[Collection entries]
···

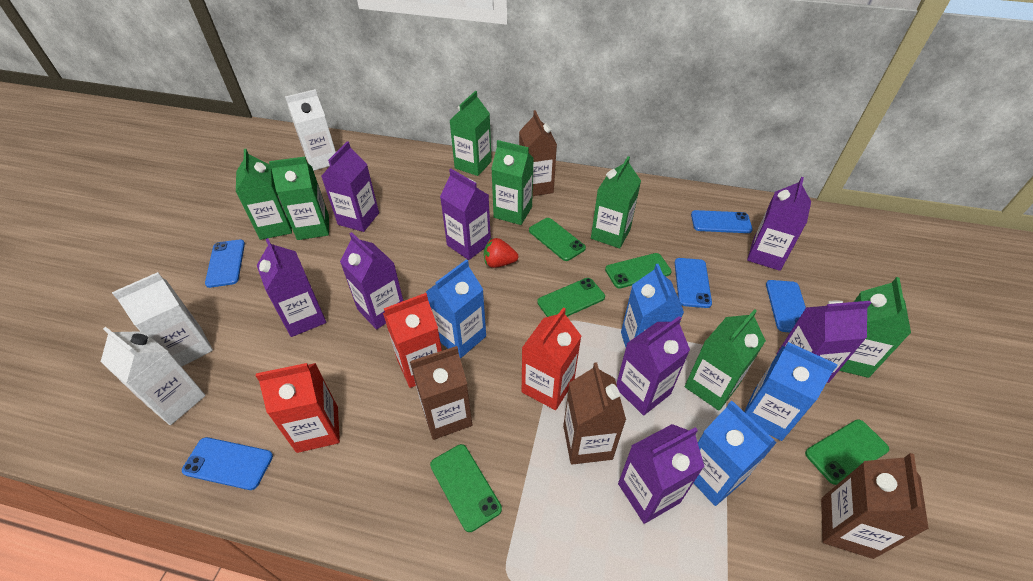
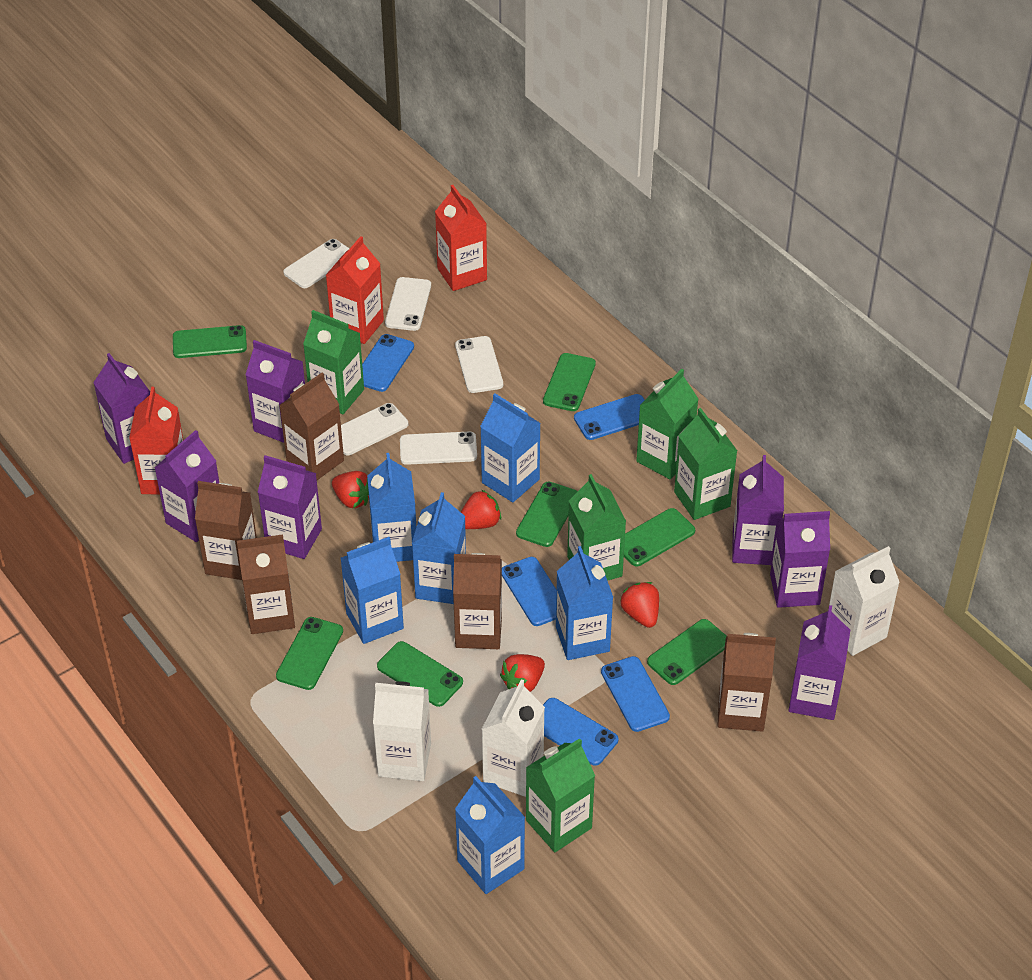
blue carton: 4 -> 6
brown carton: 4 -> 5
green carton: 7 -> 5
green phone: 5 -> 7
purple carton: 8 -> 7
red strawberry: 1 -> 4
white phone: 0 -> 5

···

What the task asks
Every entry above needs to be retyped exactly; drop the pictures.

Solved exercise
blue carton: 4 -> 6
brown carton: 4 -> 5
green carton: 7 -> 5
green phone: 5 -> 7
purple carton: 8 -> 7
red strawberry: 1 -> 4
white phone: 0 -> 5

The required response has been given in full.